### WHAT YOU HAVE TO DO
Print, in exact form, the lines below from the one containing "(330, 422) = (566, 234): none -> purple lamp" through the one containing "(500, 380) = (590, 359): white", and omit all others.

(Spatial reasoning data)
· · · · · · ·

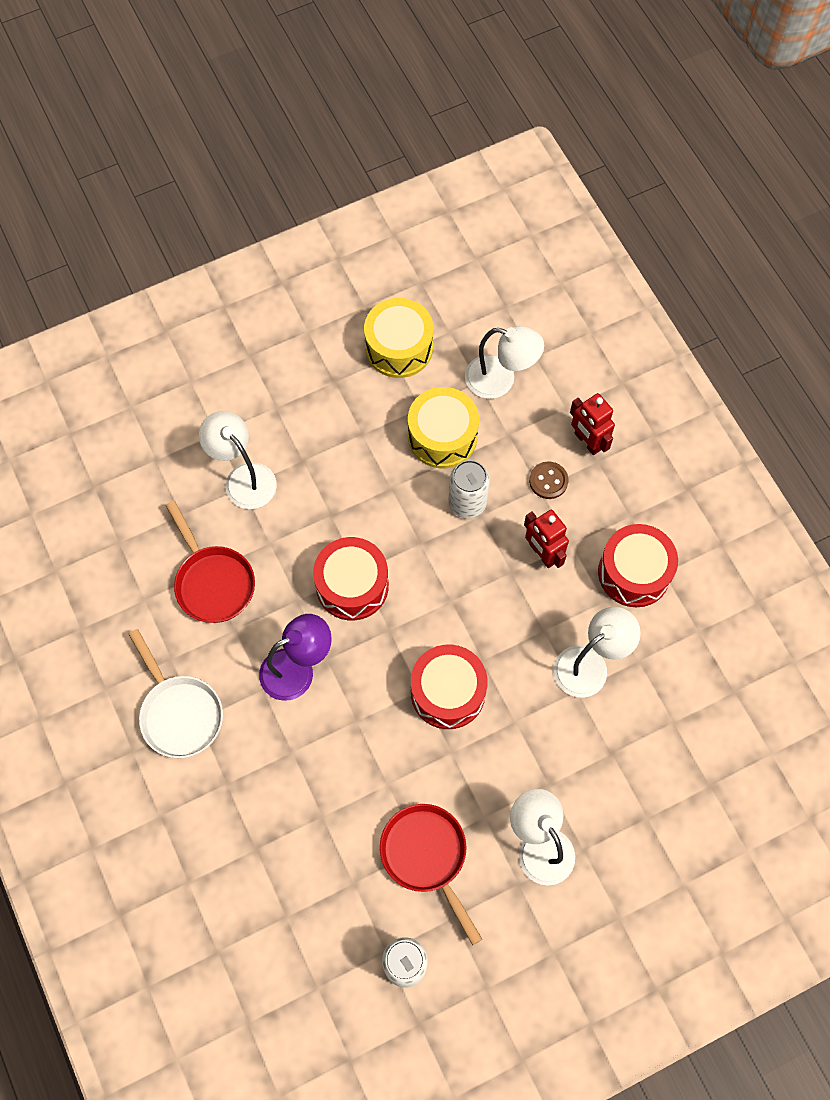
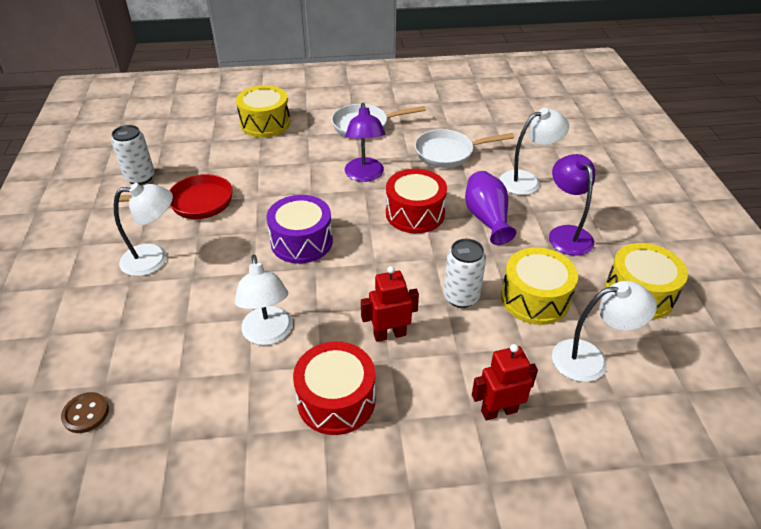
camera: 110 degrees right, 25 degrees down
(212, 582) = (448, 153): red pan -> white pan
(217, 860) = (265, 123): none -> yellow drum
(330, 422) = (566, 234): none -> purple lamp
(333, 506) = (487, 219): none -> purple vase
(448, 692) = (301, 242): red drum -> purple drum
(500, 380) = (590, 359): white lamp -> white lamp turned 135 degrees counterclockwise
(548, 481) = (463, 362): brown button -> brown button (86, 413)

· · · · · · ·

### EXPECTED ANSWER
(330, 422) = (566, 234): none -> purple lamp
(333, 506) = (487, 219): none -> purple vase
(448, 692) = (301, 242): red drum -> purple drum
(500, 380) = (590, 359): white lamp -> white lamp turned 135 degrees counterclockwise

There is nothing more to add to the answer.